[[ Data shown, beginning ]]

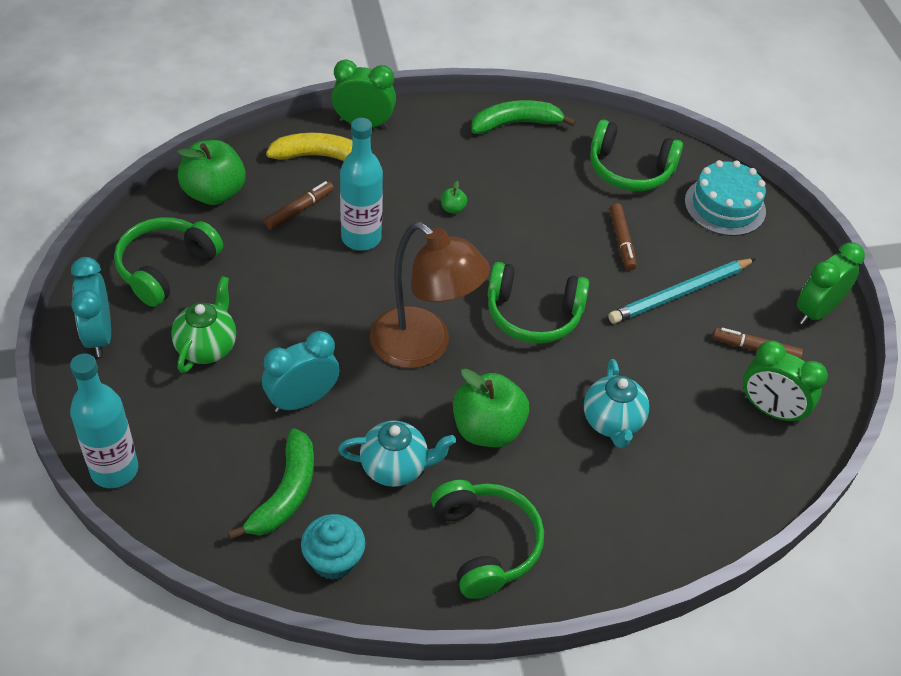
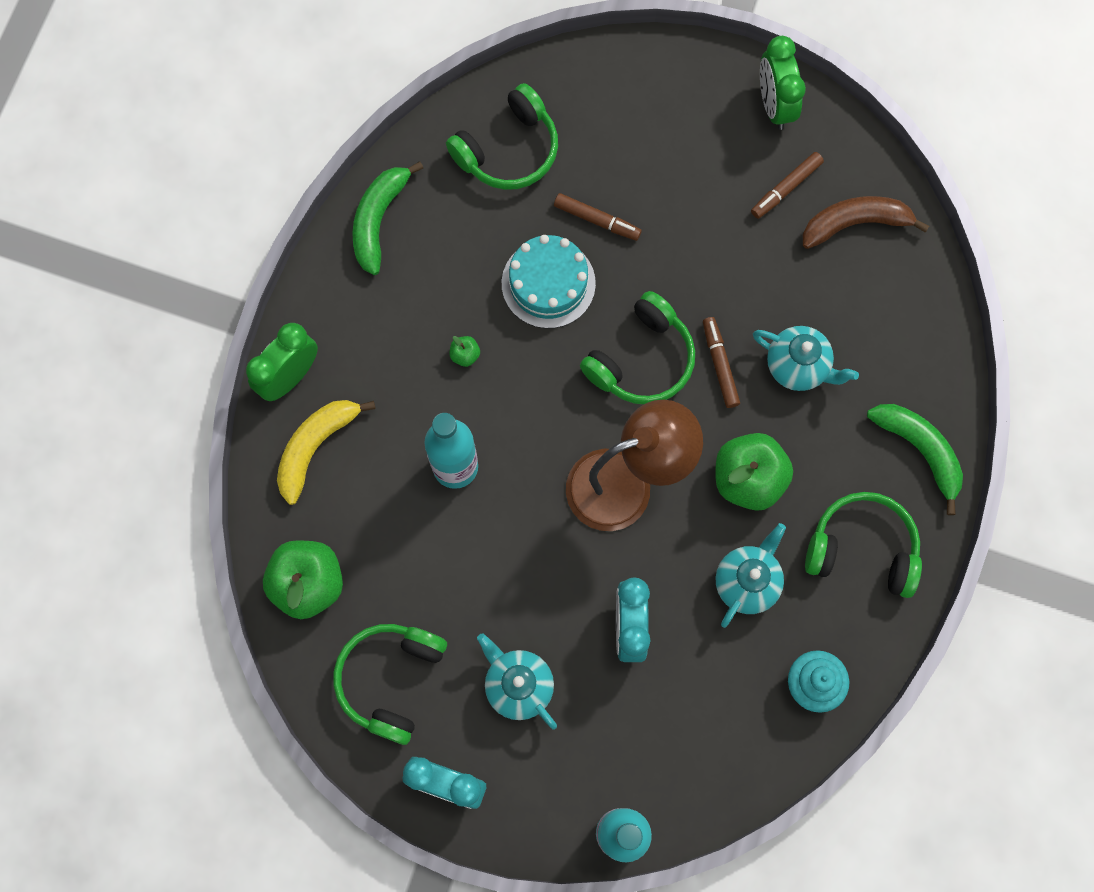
camera: 55 degrees left, 25 degrees up
(166, 268) = (391, 680): green headphones -> green headphones turned 45 degrees clockwise
(207, 347) = (518, 685): green teapot -> turquoise teapot
(285, 493) = (724, 691): green banana -> green banana (920, 450)
(299, 209) = (381, 508): brown marker -> brown marker (720, 364)
(680, 294) = (689, 210): turquoise pencil -> none
(725, 206) = (606, 93): turquoise cake -> turquoise cake (548, 283)
(770, 410) = (855, 223): green clock -> brown banana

[[ Data shown, end ]]

About this exercise — The pictures alone are to be left out when the data above is copied; all else must match exactly.

Your response —
camera: 55 degrees left, 25 degrees up
(166, 268) = (391, 680): green headphones -> green headphones turned 45 degrees clockwise
(207, 347) = (518, 685): green teapot -> turquoise teapot
(285, 493) = (724, 691): green banana -> green banana (920, 450)
(299, 209) = (381, 508): brown marker -> brown marker (720, 364)
(680, 294) = (689, 210): turquoise pencil -> none
(725, 206) = (606, 93): turquoise cake -> turquoise cake (548, 283)
(770, 410) = (855, 223): green clock -> brown banana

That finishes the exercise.